§ EXERCISE BRIEF
Write out the listing below in full and exactly, leaving out every picture.

§ GIVEN RECORDS
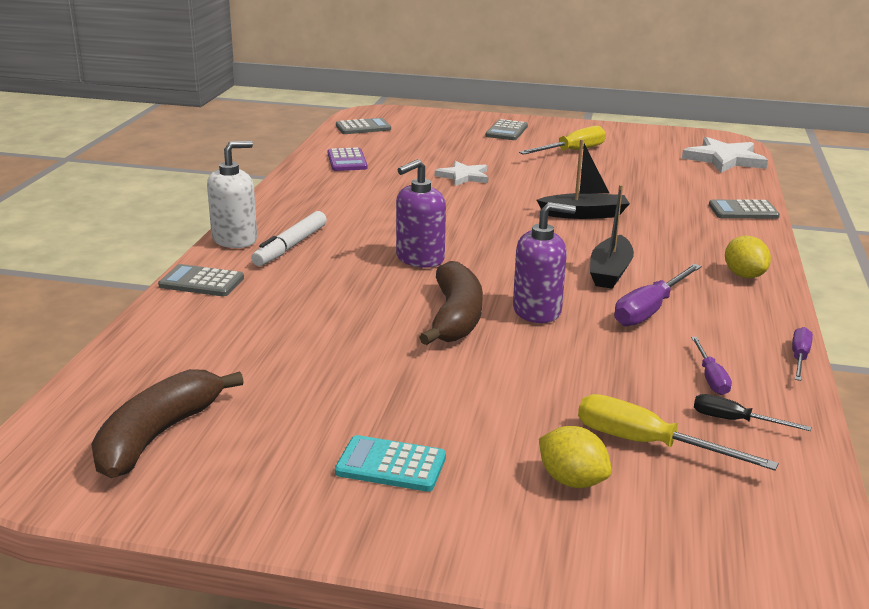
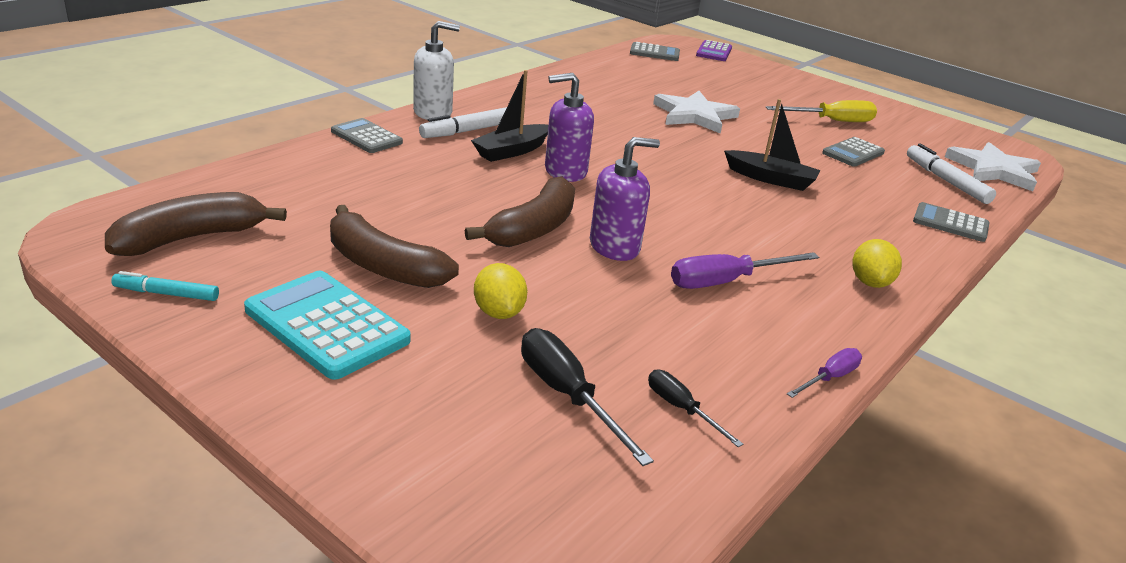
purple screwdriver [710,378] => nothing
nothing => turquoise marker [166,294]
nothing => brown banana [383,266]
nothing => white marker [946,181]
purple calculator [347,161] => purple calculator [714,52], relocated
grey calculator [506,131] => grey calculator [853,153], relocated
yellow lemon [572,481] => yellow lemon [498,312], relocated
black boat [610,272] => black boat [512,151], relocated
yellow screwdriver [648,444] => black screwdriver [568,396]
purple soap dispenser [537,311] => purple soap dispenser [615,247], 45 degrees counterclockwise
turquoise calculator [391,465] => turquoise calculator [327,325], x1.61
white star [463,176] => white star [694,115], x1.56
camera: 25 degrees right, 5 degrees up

§ EXERCISE RESULT
purple screwdriver [710,378] => nothing
nothing => turquoise marker [166,294]
nothing => brown banana [383,266]
nothing => white marker [946,181]
purple calculator [347,161] => purple calculator [714,52], relocated
grey calculator [506,131] => grey calculator [853,153], relocated
yellow lemon [572,481] => yellow lemon [498,312], relocated
black boat [610,272] => black boat [512,151], relocated
yellow screwdriver [648,444] => black screwdriver [568,396]
purple soap dispenser [537,311] => purple soap dispenser [615,247], 45 degrees counterclockwise
turquoise calculator [391,465] => turquoise calculator [327,325], x1.61
white star [463,176] => white star [694,115], x1.56
camera: 25 degrees right, 5 degrees up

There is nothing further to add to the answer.